++++ MATERIAL SUPPLIED ++++
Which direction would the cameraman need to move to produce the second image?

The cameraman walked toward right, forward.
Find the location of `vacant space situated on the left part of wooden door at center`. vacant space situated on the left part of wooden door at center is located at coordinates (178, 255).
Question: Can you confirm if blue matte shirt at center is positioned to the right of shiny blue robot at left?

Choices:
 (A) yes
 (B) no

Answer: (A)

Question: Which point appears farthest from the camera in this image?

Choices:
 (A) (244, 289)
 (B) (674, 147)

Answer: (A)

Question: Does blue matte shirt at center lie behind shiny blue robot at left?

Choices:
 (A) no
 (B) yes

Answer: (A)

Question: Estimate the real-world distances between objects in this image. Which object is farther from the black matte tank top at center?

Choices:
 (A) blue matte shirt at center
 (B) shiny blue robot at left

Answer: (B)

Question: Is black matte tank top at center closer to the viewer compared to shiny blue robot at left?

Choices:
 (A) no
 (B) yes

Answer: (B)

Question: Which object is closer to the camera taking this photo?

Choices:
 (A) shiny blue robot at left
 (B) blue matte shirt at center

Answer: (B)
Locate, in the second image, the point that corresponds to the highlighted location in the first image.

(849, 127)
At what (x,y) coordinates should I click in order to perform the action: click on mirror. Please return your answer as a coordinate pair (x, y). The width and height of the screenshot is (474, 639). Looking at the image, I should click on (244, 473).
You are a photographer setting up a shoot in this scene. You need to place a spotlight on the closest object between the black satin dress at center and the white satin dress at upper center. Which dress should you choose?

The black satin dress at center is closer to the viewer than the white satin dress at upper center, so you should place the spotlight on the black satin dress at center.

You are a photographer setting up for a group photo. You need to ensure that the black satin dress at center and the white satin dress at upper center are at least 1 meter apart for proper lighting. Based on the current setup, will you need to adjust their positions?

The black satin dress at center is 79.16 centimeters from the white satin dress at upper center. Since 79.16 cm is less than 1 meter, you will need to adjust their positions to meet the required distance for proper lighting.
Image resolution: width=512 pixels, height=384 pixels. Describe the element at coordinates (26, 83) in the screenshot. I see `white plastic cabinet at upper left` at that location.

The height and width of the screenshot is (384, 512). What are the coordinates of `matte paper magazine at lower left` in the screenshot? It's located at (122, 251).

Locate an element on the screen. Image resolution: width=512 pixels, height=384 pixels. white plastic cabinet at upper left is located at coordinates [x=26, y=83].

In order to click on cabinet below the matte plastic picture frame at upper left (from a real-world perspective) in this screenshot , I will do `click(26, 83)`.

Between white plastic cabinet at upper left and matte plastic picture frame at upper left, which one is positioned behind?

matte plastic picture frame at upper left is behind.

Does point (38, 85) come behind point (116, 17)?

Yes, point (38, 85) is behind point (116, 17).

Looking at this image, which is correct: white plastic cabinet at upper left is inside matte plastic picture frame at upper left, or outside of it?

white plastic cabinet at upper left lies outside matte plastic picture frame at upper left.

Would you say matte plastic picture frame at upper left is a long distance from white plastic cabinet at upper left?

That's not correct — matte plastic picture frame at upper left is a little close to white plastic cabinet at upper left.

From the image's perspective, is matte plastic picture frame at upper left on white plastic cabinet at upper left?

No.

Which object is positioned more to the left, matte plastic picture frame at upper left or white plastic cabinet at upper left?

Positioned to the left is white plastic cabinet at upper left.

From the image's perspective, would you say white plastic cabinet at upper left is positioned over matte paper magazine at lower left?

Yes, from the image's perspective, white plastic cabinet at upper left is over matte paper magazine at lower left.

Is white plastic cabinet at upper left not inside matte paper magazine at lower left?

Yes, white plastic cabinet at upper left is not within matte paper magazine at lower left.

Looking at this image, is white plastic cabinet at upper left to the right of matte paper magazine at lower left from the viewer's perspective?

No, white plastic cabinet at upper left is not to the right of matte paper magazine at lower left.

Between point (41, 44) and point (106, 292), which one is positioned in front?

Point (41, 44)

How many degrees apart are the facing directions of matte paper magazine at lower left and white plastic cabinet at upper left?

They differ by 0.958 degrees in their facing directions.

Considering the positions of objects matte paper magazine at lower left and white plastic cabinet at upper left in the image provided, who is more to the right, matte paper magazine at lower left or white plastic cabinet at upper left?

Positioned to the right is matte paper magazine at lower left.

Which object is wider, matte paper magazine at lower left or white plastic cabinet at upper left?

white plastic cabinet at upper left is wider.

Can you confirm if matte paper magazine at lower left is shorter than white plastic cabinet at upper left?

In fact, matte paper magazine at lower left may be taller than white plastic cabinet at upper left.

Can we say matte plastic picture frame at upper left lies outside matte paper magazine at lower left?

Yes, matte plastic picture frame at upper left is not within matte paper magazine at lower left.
++++
> YOUR TASK: Can you copy out all of the rows above word for word, changing nothing?

> TASK RESULT:
Which direction would the cameraman need to move to produce the second image?

The cameraman walked toward right, forward.
Find the location of `vacant space situated on the left part of wooden door at center`. vacant space situated on the left part of wooden door at center is located at coordinates (178, 255).
Question: Can you confirm if blue matte shirt at center is positioned to the right of shiny blue robot at left?

Choices:
 (A) yes
 (B) no

Answer: (A)

Question: Which point appears farthest from the camera in this image?

Choices:
 (A) (244, 289)
 (B) (674, 147)

Answer: (A)

Question: Does blue matte shirt at center lie behind shiny blue robot at left?

Choices:
 (A) no
 (B) yes

Answer: (A)

Question: Estimate the real-world distances between objects in this image. Which object is farther from the black matte tank top at center?

Choices:
 (A) blue matte shirt at center
 (B) shiny blue robot at left

Answer: (B)

Question: Is black matte tank top at center closer to the viewer compared to shiny blue robot at left?

Choices:
 (A) no
 (B) yes

Answer: (B)

Question: Which object is closer to the camera taking this photo?

Choices:
 (A) shiny blue robot at left
 (B) blue matte shirt at center

Answer: (B)
Locate, in the second image, the point that corresponds to the highlighted location in the first image.

(849, 127)
At what (x,y) coordinates should I click in order to perform the action: click on mirror. Please return your answer as a coordinate pair (x, y). The width and height of the screenshot is (474, 639). Looking at the image, I should click on (244, 473).
You are a photographer setting up a shoot in this scene. You need to place a spotlight on the closest object between the black satin dress at center and the white satin dress at upper center. Which dress should you choose?

The black satin dress at center is closer to the viewer than the white satin dress at upper center, so you should place the spotlight on the black satin dress at center.

You are a photographer setting up for a group photo. You need to ensure that the black satin dress at center and the white satin dress at upper center are at least 1 meter apart for proper lighting. Based on the current setup, will you need to adjust their positions?

The black satin dress at center is 79.16 centimeters from the white satin dress at upper center. Since 79.16 cm is less than 1 meter, you will need to adjust their positions to meet the required distance for proper lighting.
Image resolution: width=512 pixels, height=384 pixels. Describe the element at coordinates (26, 83) in the screenshot. I see `white plastic cabinet at upper left` at that location.

The height and width of the screenshot is (384, 512). What are the coordinates of `matte paper magazine at lower left` in the screenshot? It's located at (122, 251).

Locate an element on the screen. Image resolution: width=512 pixels, height=384 pixels. white plastic cabinet at upper left is located at coordinates [x=26, y=83].

In order to click on cabinet below the matte plastic picture frame at upper left (from a real-world perspective) in this screenshot , I will do `click(26, 83)`.

Between white plastic cabinet at upper left and matte plastic picture frame at upper left, which one is positioned behind?

matte plastic picture frame at upper left is behind.

Does point (38, 85) come behind point (116, 17)?

Yes, point (38, 85) is behind point (116, 17).

Looking at this image, which is correct: white plastic cabinet at upper left is inside matte plastic picture frame at upper left, or outside of it?

white plastic cabinet at upper left lies outside matte plastic picture frame at upper left.

Would you say matte plastic picture frame at upper left is a long distance from white plastic cabinet at upper left?

That's not correct — matte plastic picture frame at upper left is a little close to white plastic cabinet at upper left.

From the image's perspective, is matte plastic picture frame at upper left on white plastic cabinet at upper left?

No.

Which object is positioned more to the left, matte plastic picture frame at upper left or white plastic cabinet at upper left?

Positioned to the left is white plastic cabinet at upper left.

From the image's perspective, would you say white plastic cabinet at upper left is positioned over matte paper magazine at lower left?

Yes, from the image's perspective, white plastic cabinet at upper left is over matte paper magazine at lower left.

Is white plastic cabinet at upper left not inside matte paper magazine at lower left?

Yes, white plastic cabinet at upper left is not within matte paper magazine at lower left.

Looking at this image, is white plastic cabinet at upper left to the right of matte paper magazine at lower left from the viewer's perspective?

No, white plastic cabinet at upper left is not to the right of matte paper magazine at lower left.

Between point (41, 44) and point (106, 292), which one is positioned in front?

Point (41, 44)

How many degrees apart are the facing directions of matte paper magazine at lower left and white plastic cabinet at upper left?

They differ by 0.958 degrees in their facing directions.

Considering the positions of objects matte paper magazine at lower left and white plastic cabinet at upper left in the image provided, who is more to the right, matte paper magazine at lower left or white plastic cabinet at upper left?

Positioned to the right is matte paper magazine at lower left.

Which object is wider, matte paper magazine at lower left or white plastic cabinet at upper left?

white plastic cabinet at upper left is wider.

Can you confirm if matte paper magazine at lower left is shorter than white plastic cabinet at upper left?

In fact, matte paper magazine at lower left may be taller than white plastic cabinet at upper left.

Can we say matte plastic picture frame at upper left lies outside matte paper magazine at lower left?

Yes, matte plastic picture frame at upper left is not within matte paper magazine at lower left.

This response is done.